ASSIGNED TASK
Determine how many lines in the records include "brown". Write the number and nothing more.

RECORDS PROVIDED
..........

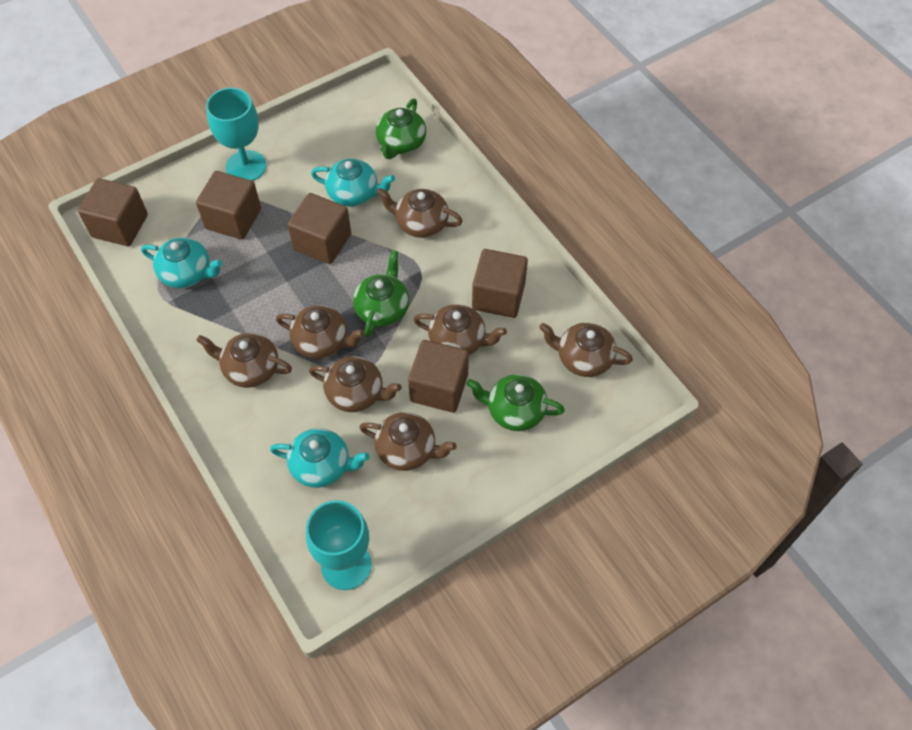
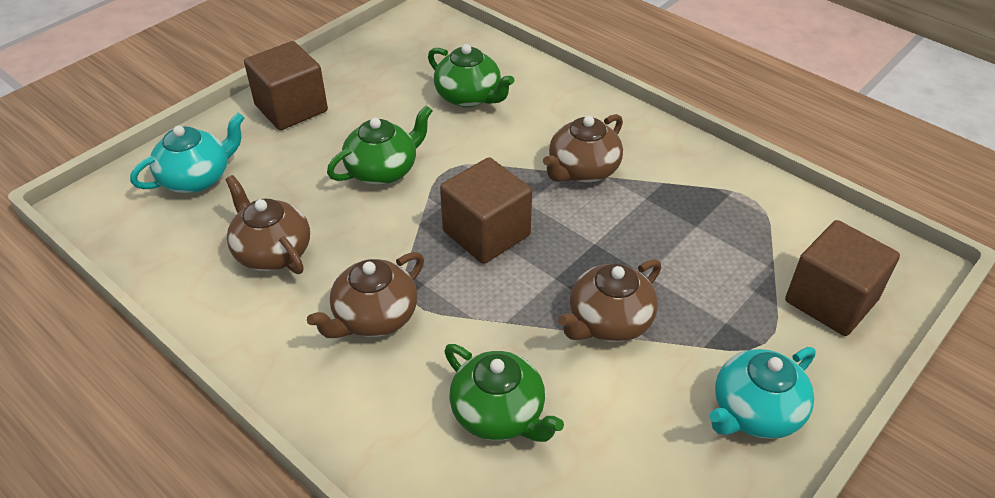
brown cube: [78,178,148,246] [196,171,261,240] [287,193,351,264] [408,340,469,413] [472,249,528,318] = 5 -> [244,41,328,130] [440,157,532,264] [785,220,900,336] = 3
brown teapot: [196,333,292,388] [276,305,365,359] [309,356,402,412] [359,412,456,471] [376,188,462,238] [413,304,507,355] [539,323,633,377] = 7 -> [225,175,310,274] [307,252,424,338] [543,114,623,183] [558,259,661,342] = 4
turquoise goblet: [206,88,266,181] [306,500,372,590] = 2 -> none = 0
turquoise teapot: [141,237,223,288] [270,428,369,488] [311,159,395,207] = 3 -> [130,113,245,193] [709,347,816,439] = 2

..........

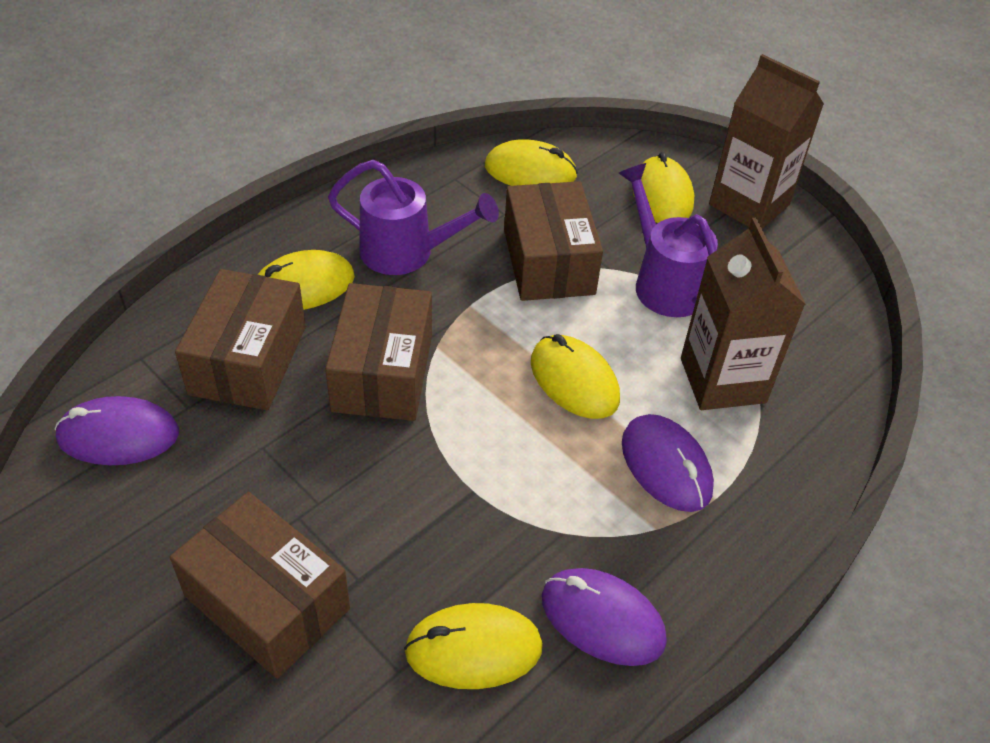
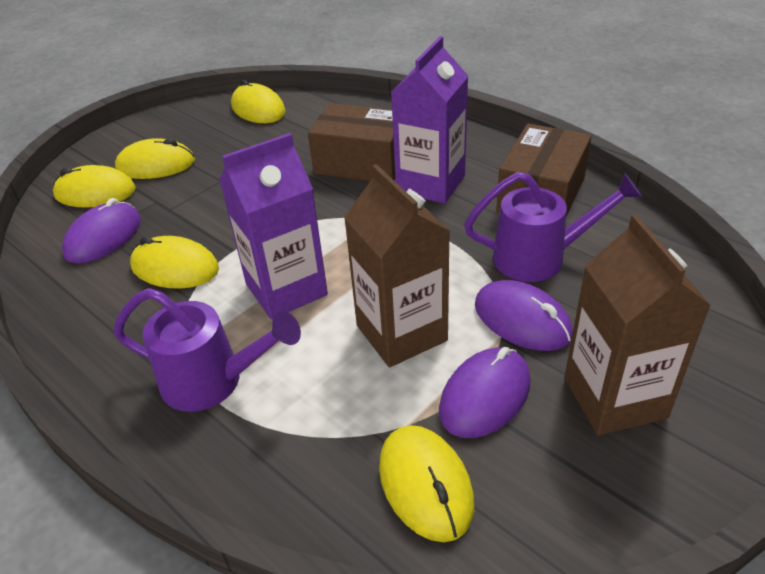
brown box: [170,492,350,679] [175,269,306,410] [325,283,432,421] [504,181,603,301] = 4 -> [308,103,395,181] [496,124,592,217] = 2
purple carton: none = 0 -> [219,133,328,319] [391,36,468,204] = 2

..........

REPLY TO THE TASK
3